REQUIRED ACTION:
Tally the lines below that contain the word "tile", then give the tally alone.

---- INFORMATION

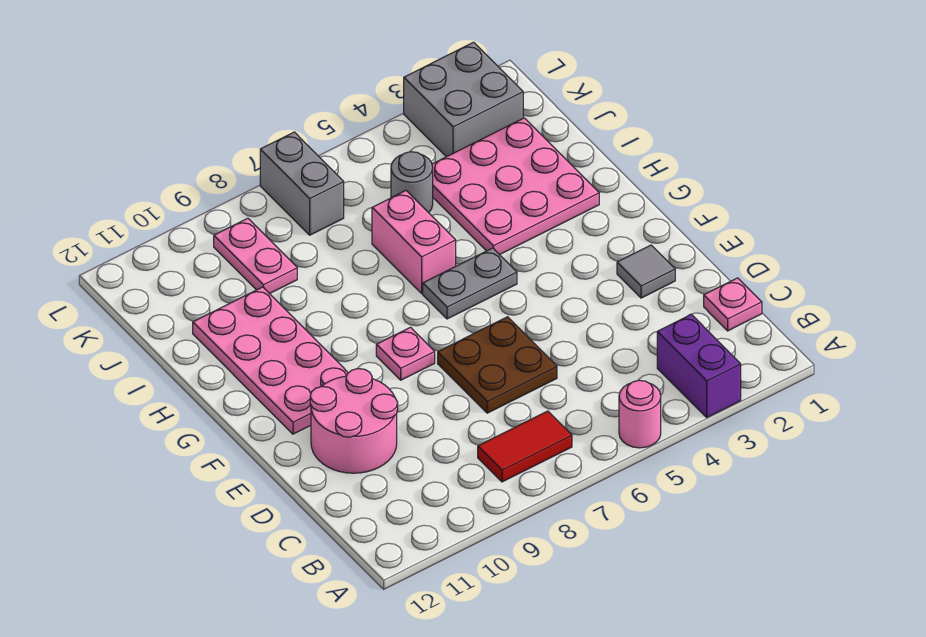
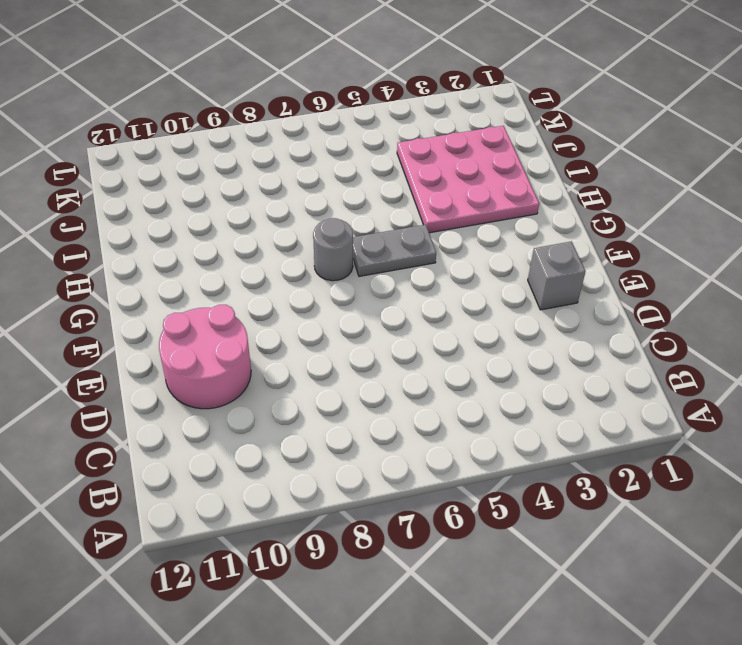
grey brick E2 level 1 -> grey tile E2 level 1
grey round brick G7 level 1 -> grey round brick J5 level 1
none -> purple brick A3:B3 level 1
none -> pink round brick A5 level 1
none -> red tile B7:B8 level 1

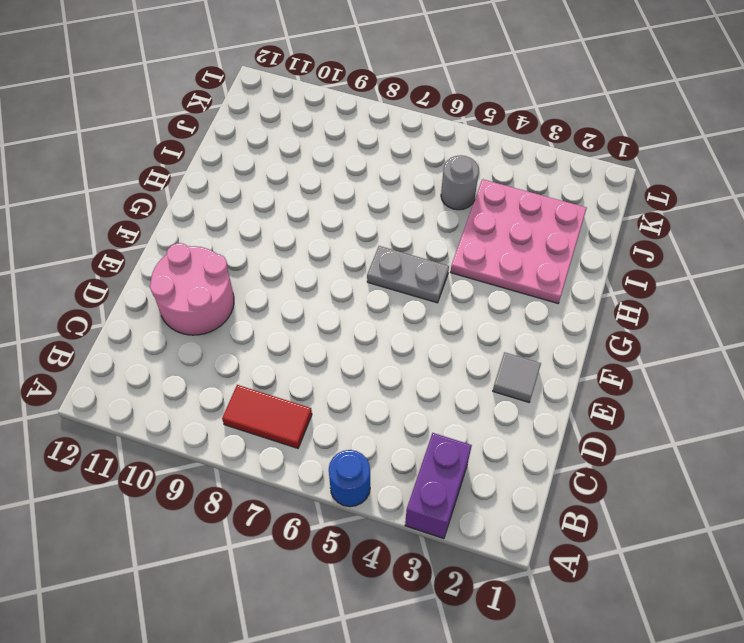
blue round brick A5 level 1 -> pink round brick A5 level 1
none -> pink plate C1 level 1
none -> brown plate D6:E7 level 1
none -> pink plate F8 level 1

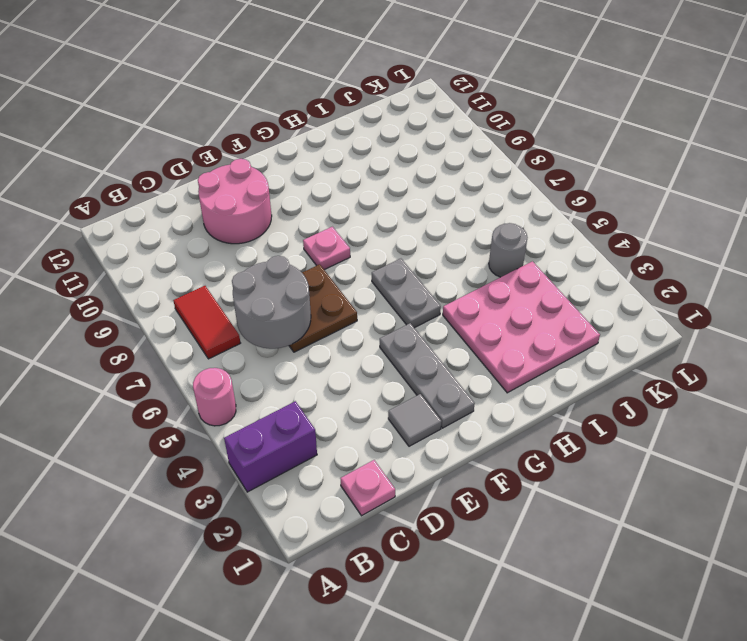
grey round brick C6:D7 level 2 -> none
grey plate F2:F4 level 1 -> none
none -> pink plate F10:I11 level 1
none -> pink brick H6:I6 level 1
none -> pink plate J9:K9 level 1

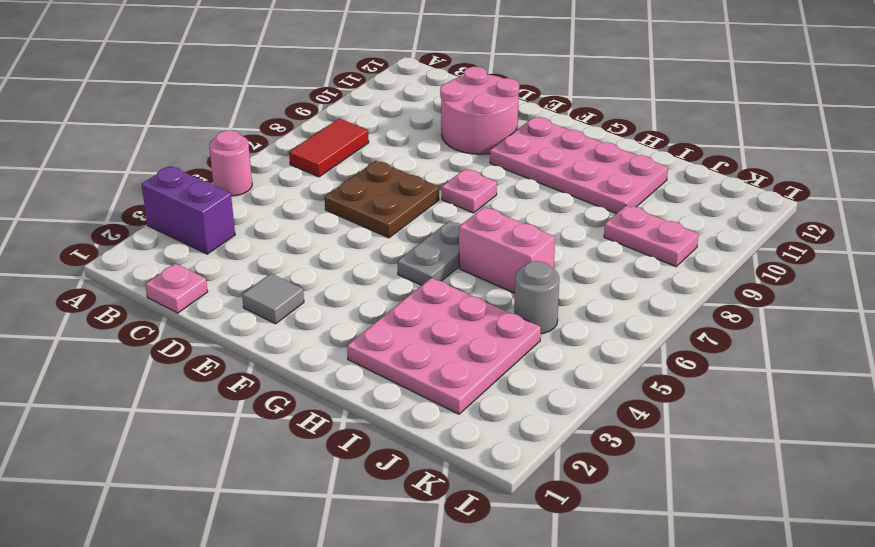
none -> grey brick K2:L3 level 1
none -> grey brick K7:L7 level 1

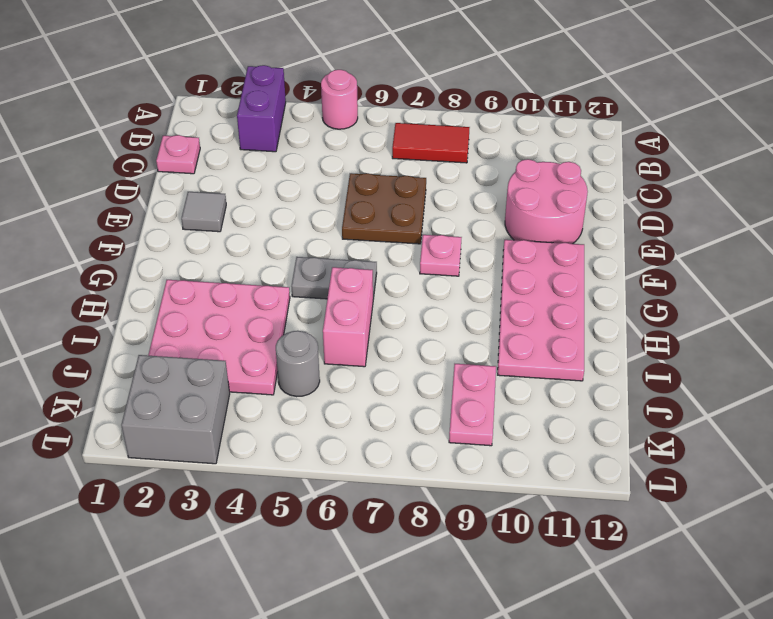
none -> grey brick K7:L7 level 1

--------
---- INFORMATION

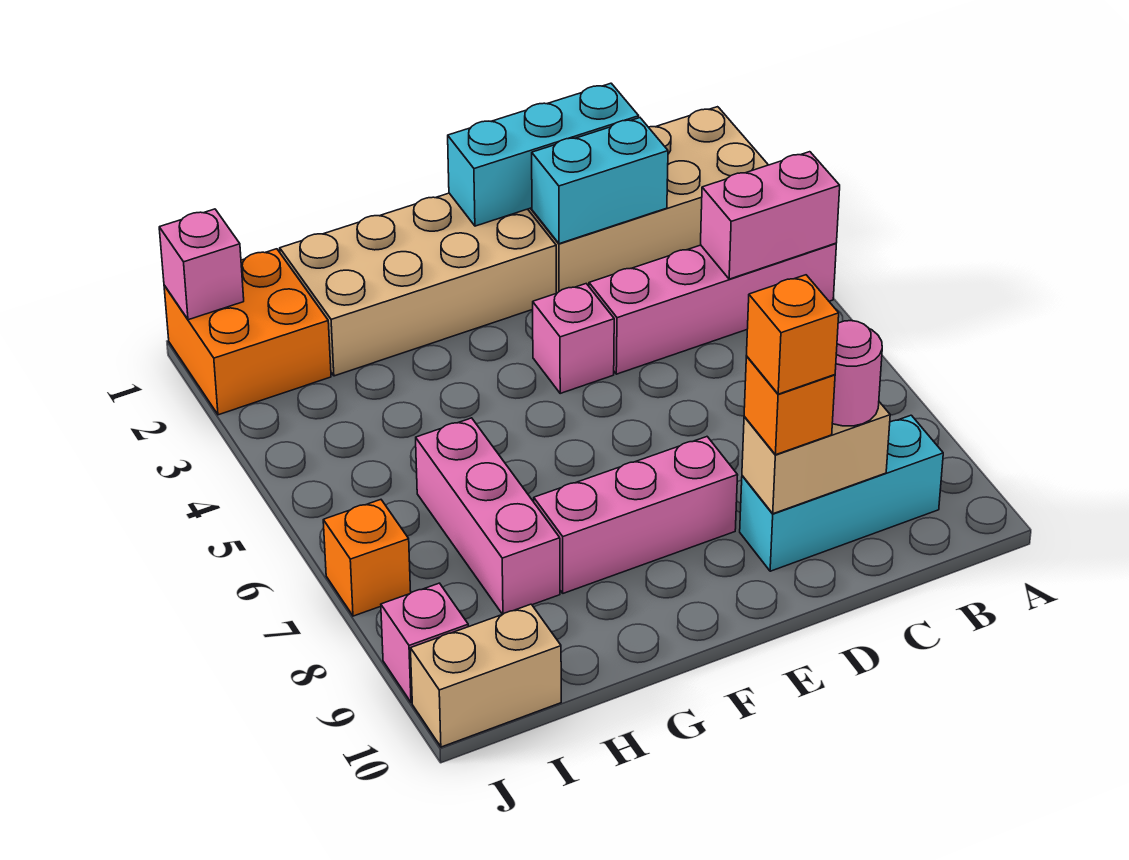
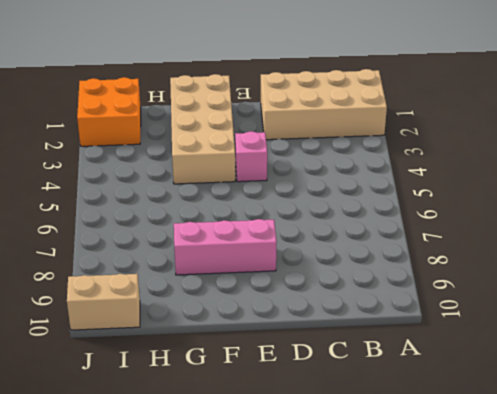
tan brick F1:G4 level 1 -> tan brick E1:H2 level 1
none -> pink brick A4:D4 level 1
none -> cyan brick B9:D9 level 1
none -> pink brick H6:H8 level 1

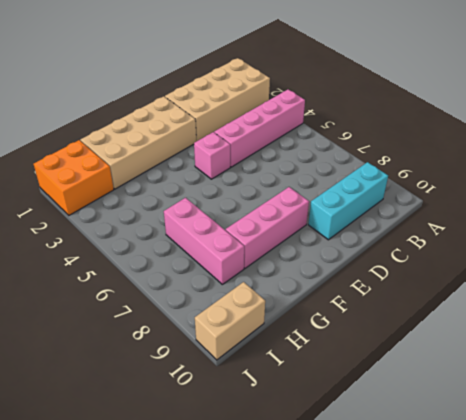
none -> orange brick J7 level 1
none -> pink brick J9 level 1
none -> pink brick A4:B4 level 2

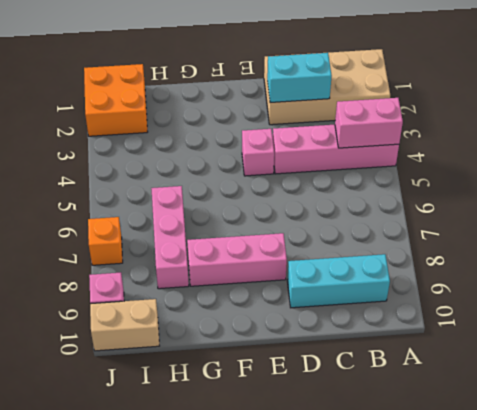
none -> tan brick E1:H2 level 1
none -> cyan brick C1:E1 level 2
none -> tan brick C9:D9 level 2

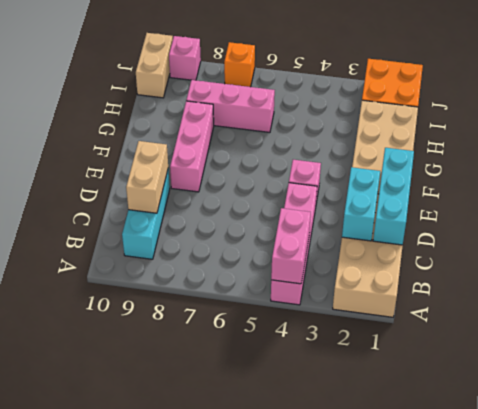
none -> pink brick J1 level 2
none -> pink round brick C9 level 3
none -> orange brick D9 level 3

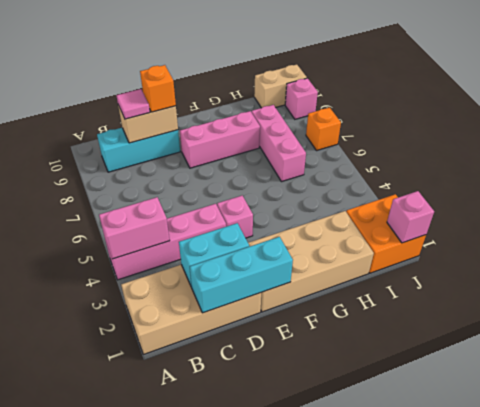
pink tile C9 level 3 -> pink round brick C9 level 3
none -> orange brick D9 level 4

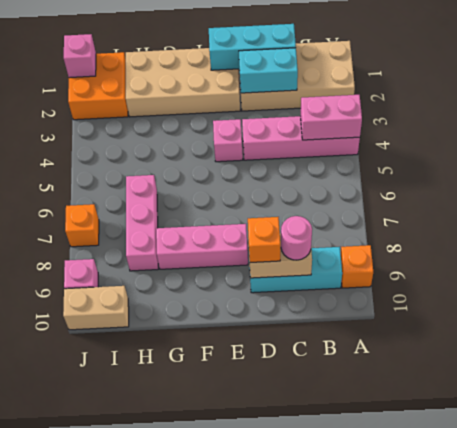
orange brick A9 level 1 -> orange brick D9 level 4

--------

RESULT OF THE TASK:
3